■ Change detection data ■
__________________________________________________

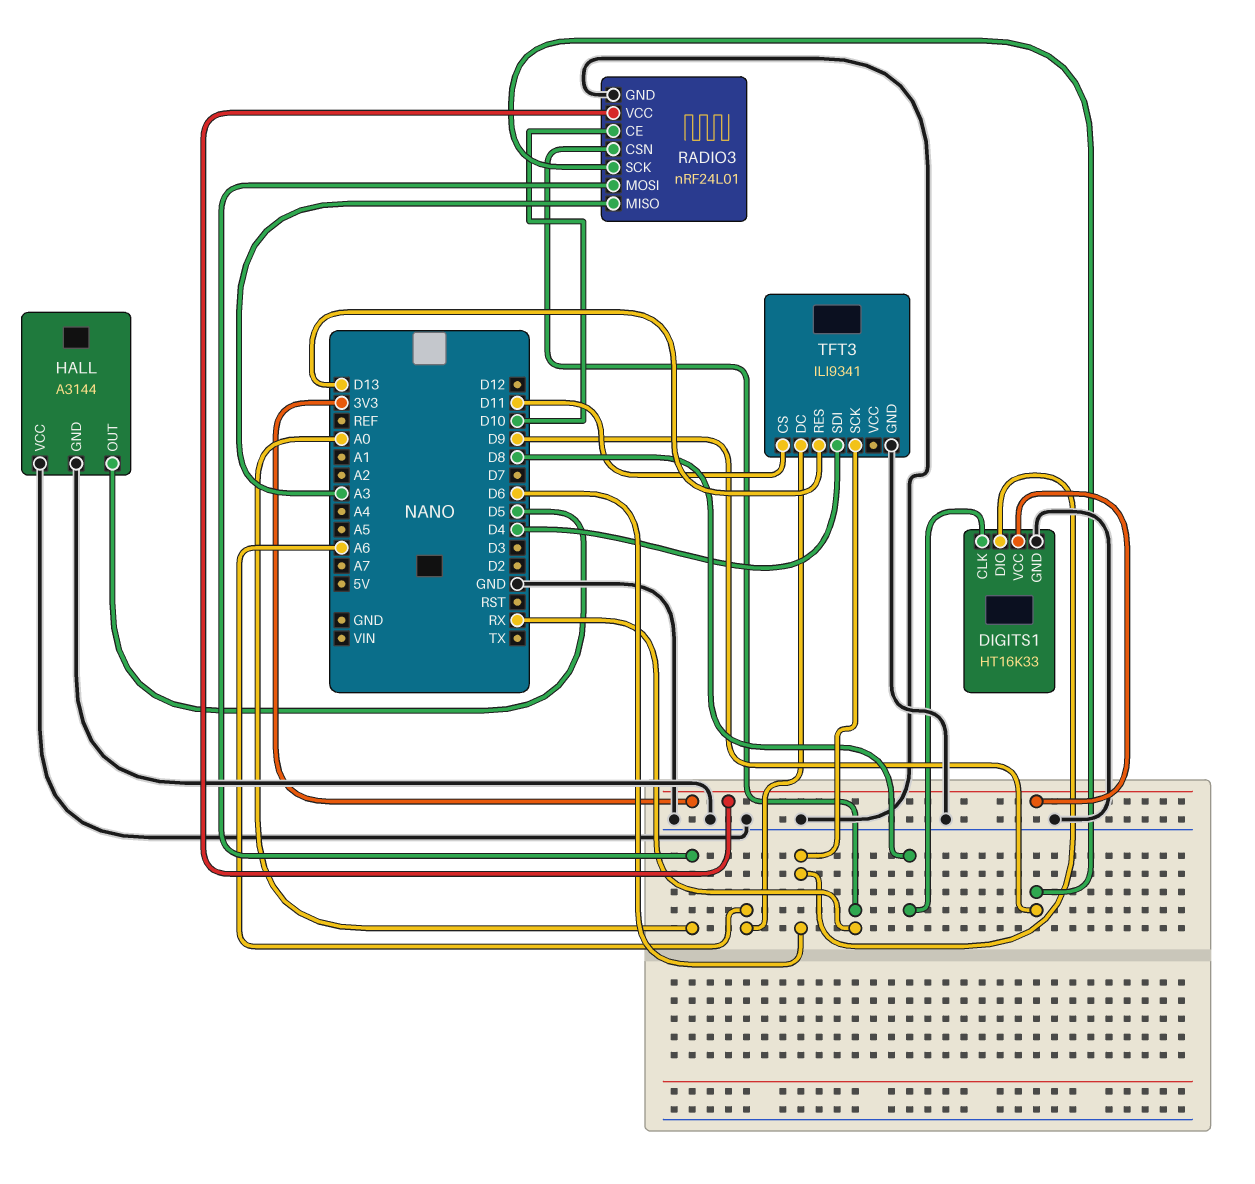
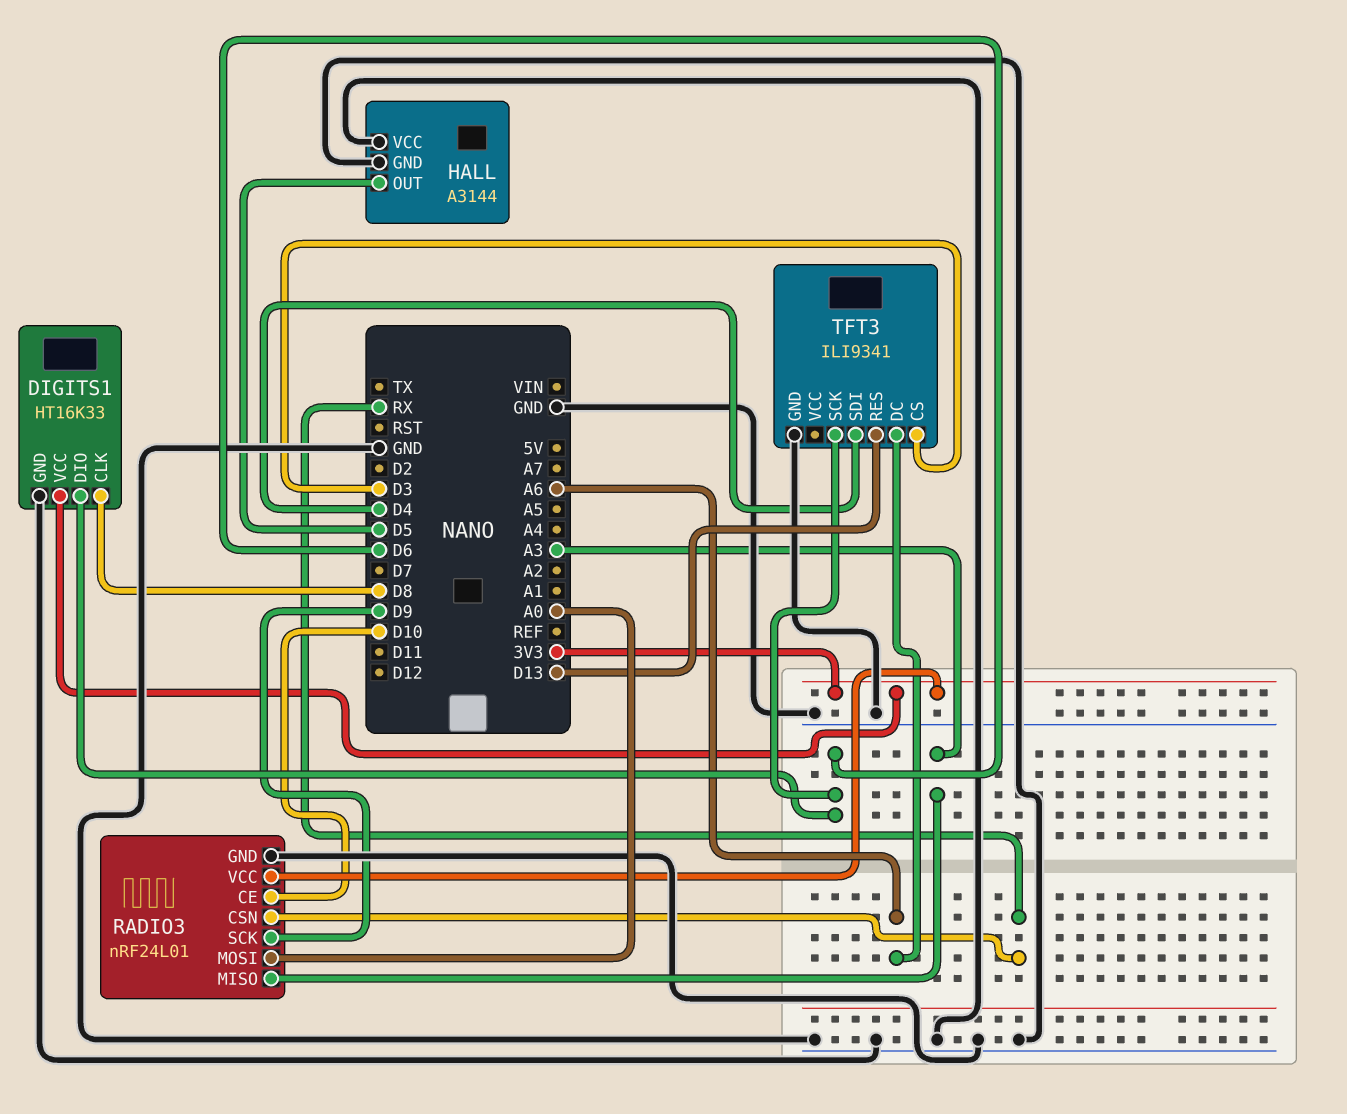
TFT3 pin CS: D11 -> D3

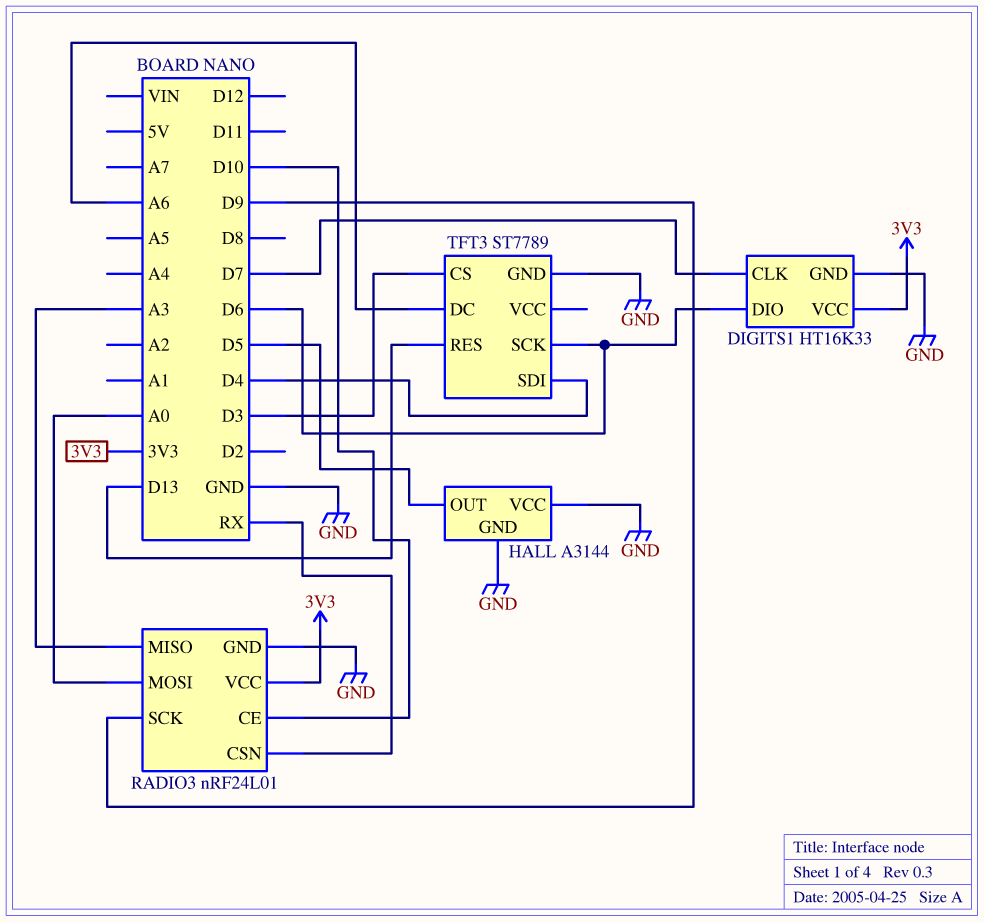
DIGITS1 pin CLK: D8 -> D7
TFT3: ILI9341 -> ST7789

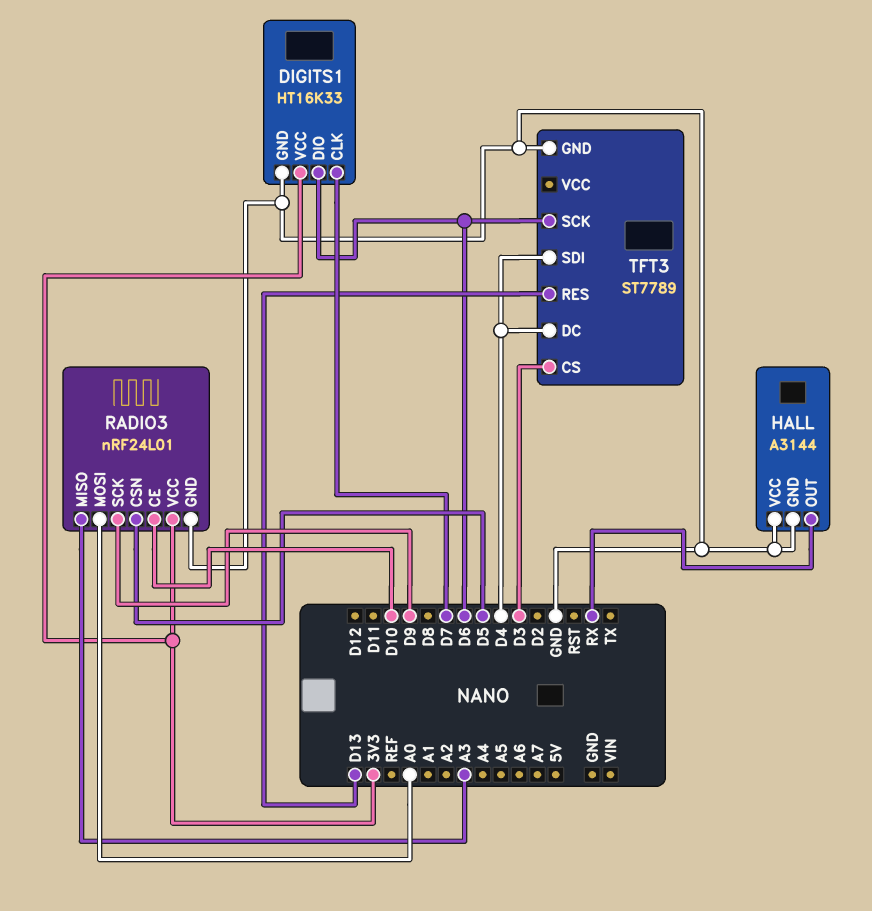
HALL pin OUT: D5 -> RX
RADIO3 pin CSN: RX -> D5
TFT3 pin DC: A6 -> D4

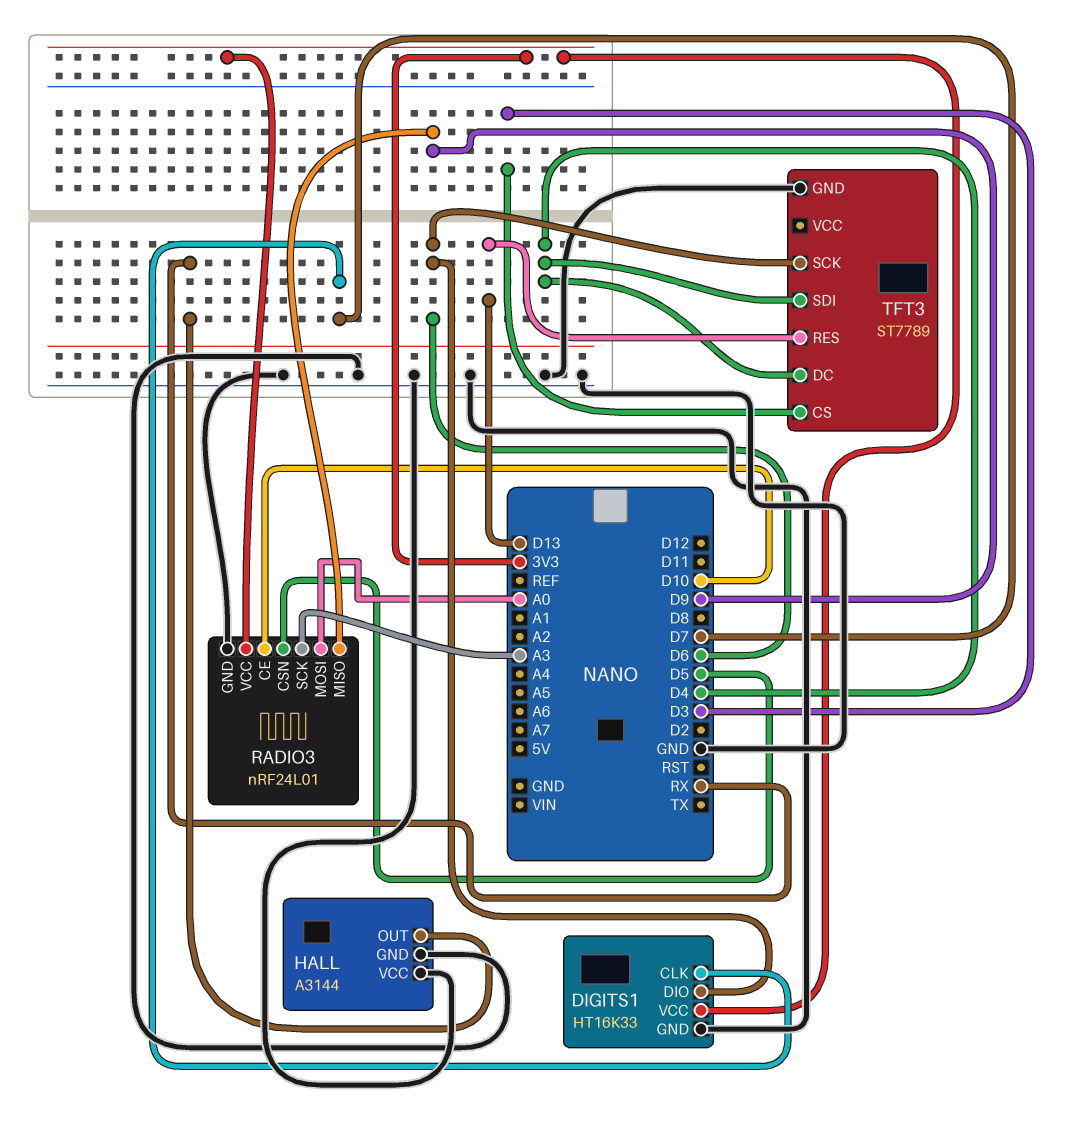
RADIO3 pin MISO: A3 -> D9
RADIO3 pin SCK: D9 -> A3

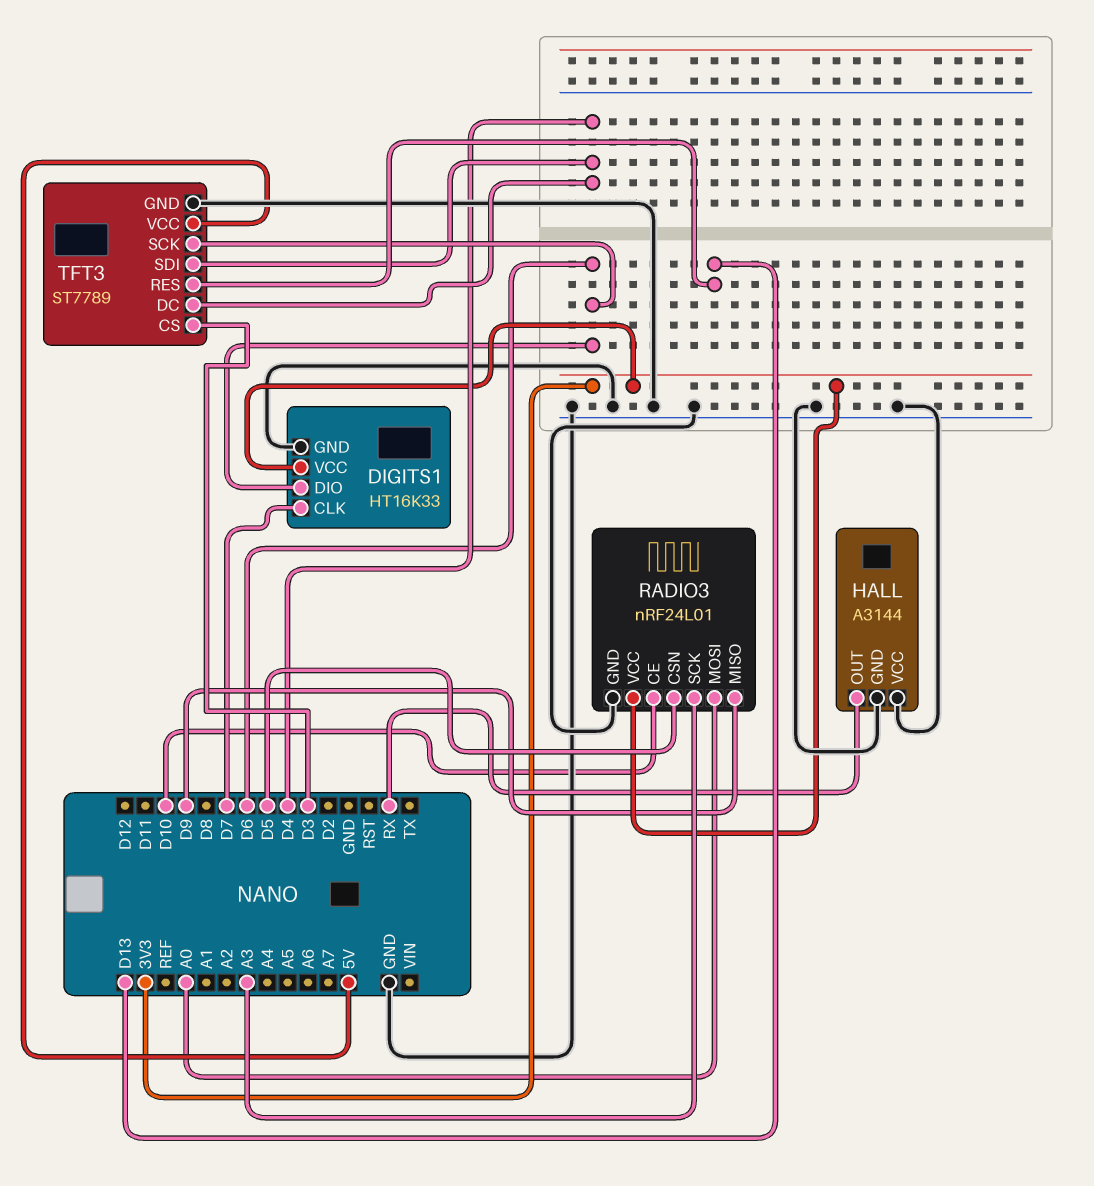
TFT3 pin VCC: none -> 5V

__________________________________________________

Could you set down the data exactly as given, minus its pictures?

TFT3 pin CS: D11 -> D3

DIGITS1 pin CLK: D8 -> D7
TFT3: ILI9341 -> ST7789

HALL pin OUT: D5 -> RX
RADIO3 pin CSN: RX -> D5
TFT3 pin DC: A6 -> D4

RADIO3 pin MISO: A3 -> D9
RADIO3 pin SCK: D9 -> A3

TFT3 pin VCC: none -> 5V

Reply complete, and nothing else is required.